WORK TO COMPLETE
Reproduce the lines of the listing without any change, from its first line through the line containing "Market: 6:03 -> 8:42", both included.

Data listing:
--

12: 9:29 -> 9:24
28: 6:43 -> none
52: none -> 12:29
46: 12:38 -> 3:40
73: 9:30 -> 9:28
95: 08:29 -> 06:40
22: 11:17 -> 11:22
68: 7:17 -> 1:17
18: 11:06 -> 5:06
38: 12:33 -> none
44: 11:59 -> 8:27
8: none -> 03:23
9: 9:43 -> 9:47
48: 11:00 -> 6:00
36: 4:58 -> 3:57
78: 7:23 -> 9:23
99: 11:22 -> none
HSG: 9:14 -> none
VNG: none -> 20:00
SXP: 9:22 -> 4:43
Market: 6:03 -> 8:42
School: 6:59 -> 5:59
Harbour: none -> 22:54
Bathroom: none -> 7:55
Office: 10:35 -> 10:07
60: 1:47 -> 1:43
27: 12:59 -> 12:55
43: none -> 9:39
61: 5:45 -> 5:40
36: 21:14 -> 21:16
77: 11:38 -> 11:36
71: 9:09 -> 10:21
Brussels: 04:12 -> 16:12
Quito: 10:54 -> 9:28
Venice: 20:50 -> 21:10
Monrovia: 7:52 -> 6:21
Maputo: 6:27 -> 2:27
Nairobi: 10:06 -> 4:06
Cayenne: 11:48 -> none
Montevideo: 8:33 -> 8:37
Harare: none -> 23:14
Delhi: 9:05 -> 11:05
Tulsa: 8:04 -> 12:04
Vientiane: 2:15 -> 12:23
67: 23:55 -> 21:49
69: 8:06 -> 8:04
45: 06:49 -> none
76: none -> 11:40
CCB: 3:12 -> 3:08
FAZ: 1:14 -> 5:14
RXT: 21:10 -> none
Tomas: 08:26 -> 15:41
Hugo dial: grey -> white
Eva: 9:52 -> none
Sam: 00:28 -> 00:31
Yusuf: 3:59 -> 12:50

--

RESPONSE
12: 9:29 -> 9:24
28: 6:43 -> none
52: none -> 12:29
46: 12:38 -> 3:40
73: 9:30 -> 9:28
95: 08:29 -> 06:40
22: 11:17 -> 11:22
68: 7:17 -> 1:17
18: 11:06 -> 5:06
38: 12:33 -> none
44: 11:59 -> 8:27
8: none -> 03:23
9: 9:43 -> 9:47
48: 11:00 -> 6:00
36: 4:58 -> 3:57
78: 7:23 -> 9:23
99: 11:22 -> none
HSG: 9:14 -> none
VNG: none -> 20:00
SXP: 9:22 -> 4:43
Market: 6:03 -> 8:42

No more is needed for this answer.